+++ PROVIDED ENTRIES
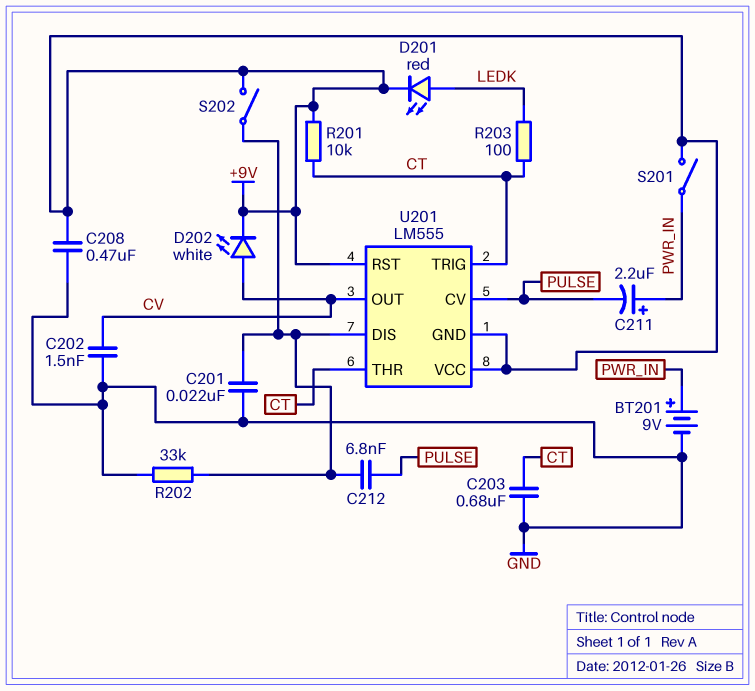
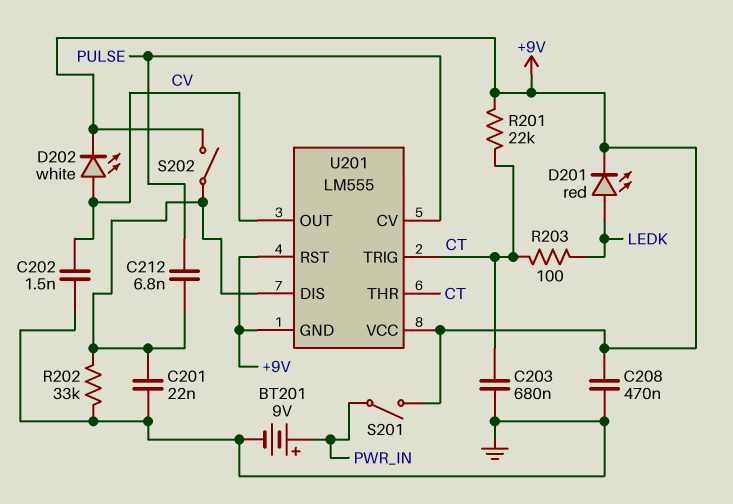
C211: 2.2uF (plus PWR_IN, minus PULSE) -> none
R201: 10k (+9V, CT) -> 22k (+9V, CT)

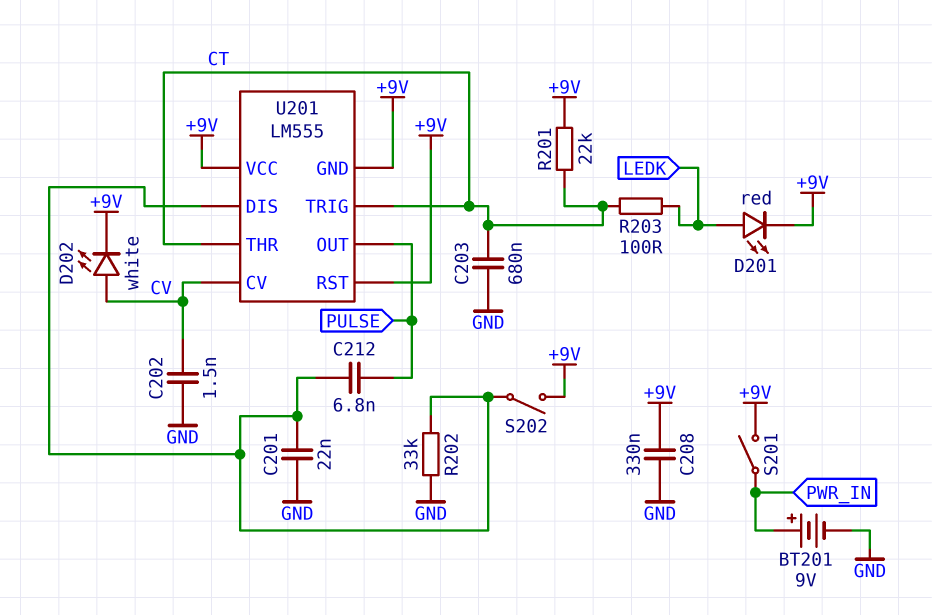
C208: 470nF (+9V, GND) -> 330nF (+9V, GND)
U201 pin CV: PULSE -> CV
U201 pin OUT: CV -> PULSE

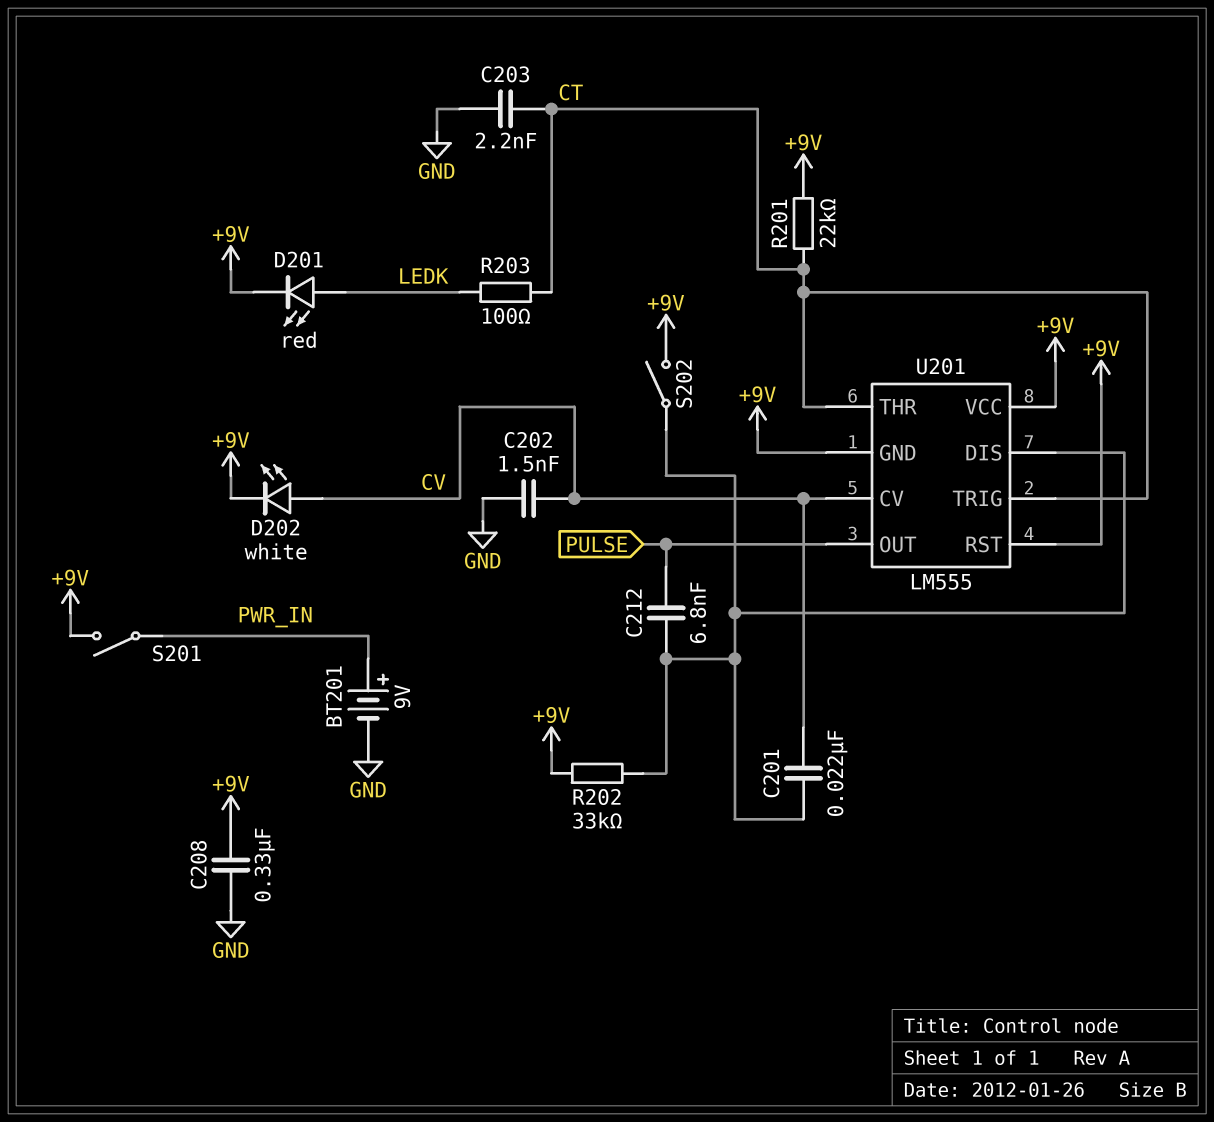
C201: 22nF (GND, U201/DIS) -> 22nF (CV, U201/DIS)
C203: 680nF (CT, GND) -> 2.2nF (CT, GND)
R202: 33k (GND, U201/DIS) -> 33k (+9V, U201/DIS)

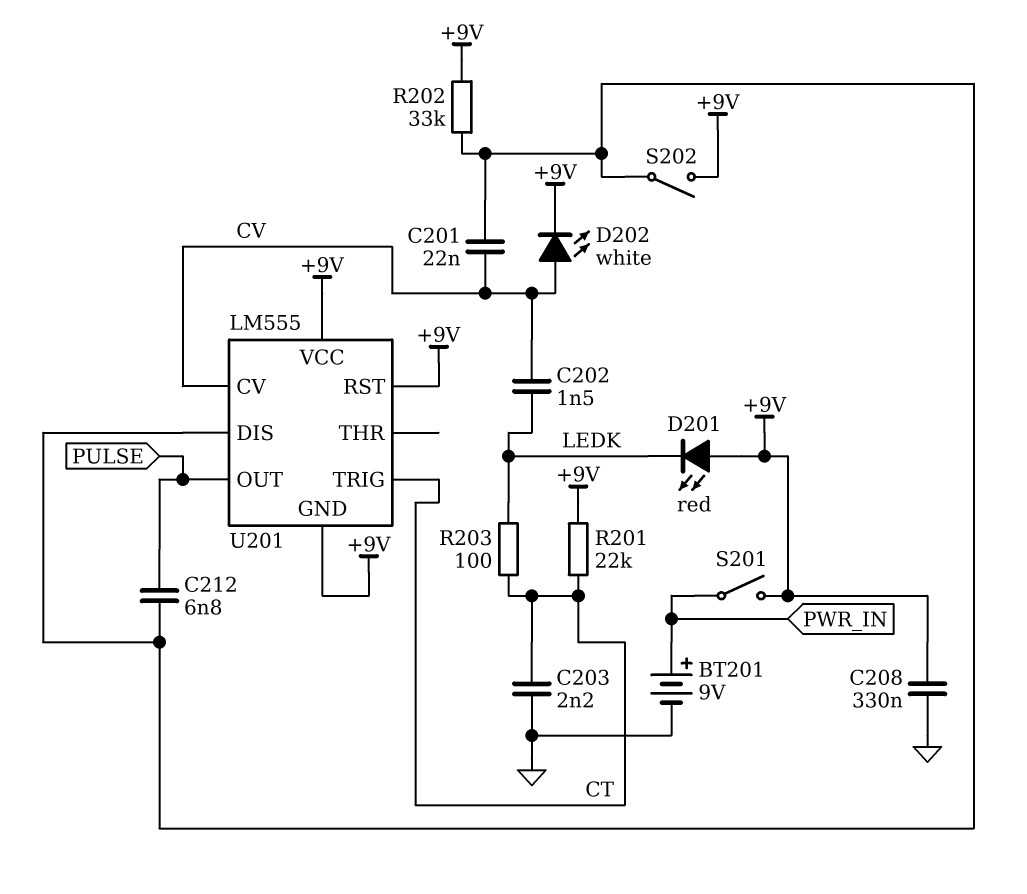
C202: 1.5nF (CV, GND) -> 1.5nF (CV, LEDK)
D201: LED red (A LEDK, K +9V) -> LED red (A +9V, K LEDK)
U201 pin THR: CT -> none

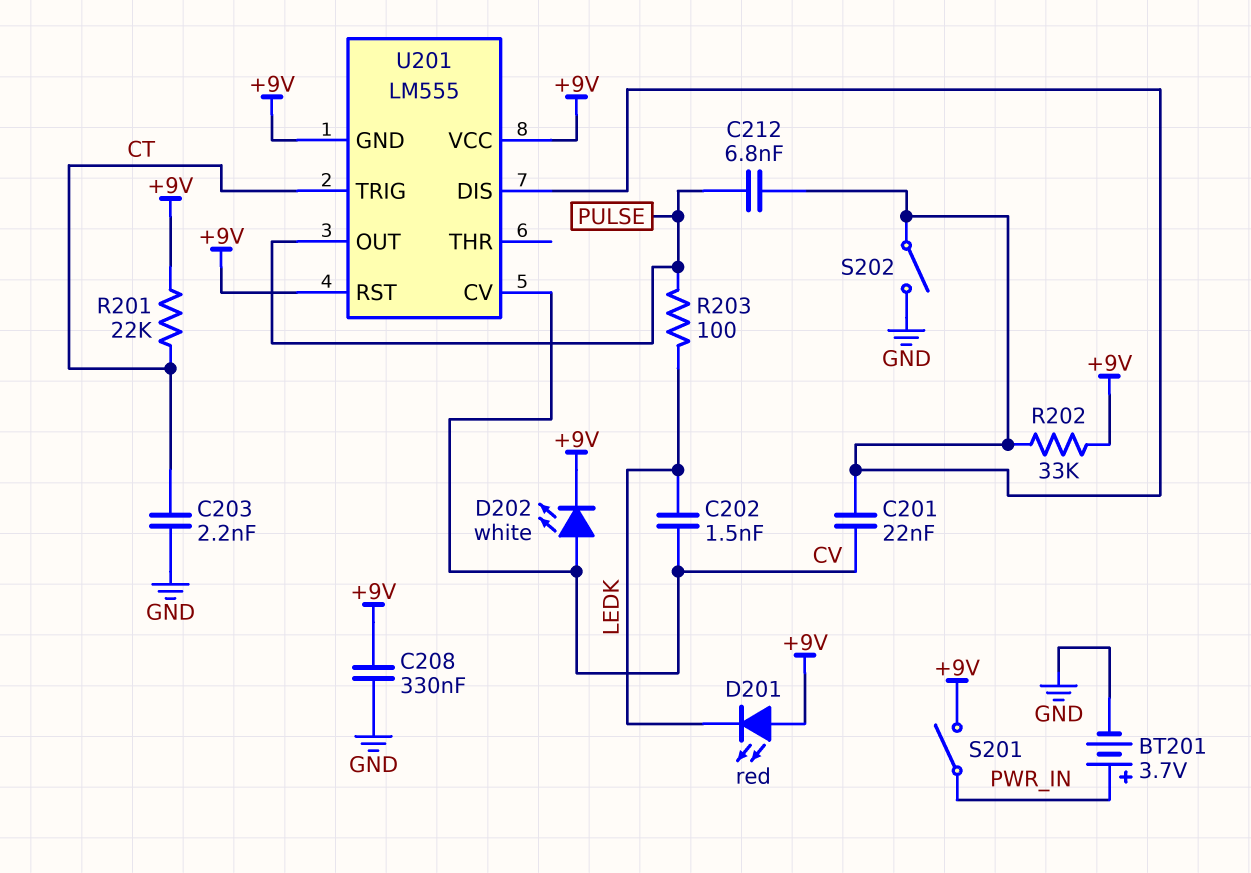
BT201: 9V (plus PWR_IN, minus GND) -> 3.7V (plus PWR_IN, minus GND)
R203: 100 (CT, LEDK) -> 100 (LEDK, PULSE)
S202: switch (+9V, U201/DIS) -> switch (GND, U201/DIS)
++++++
• [THE TASK]
Word for word, set down the lines from the line with "D201: LED red" through the last line of the entries, and nothing else; the pictures stay out.

• [SOLUTION FOR THIS PROBLEM]
D201: LED red (A LEDK, K +9V) -> LED red (A +9V, K LEDK)
U201 pin THR: CT -> none

BT201: 9V (plus PWR_IN, minus GND) -> 3.7V (plus PWR_IN, minus GND)
R203: 100 (CT, LEDK) -> 100 (LEDK, PULSE)
S202: switch (+9V, U201/DIS) -> switch (GND, U201/DIS)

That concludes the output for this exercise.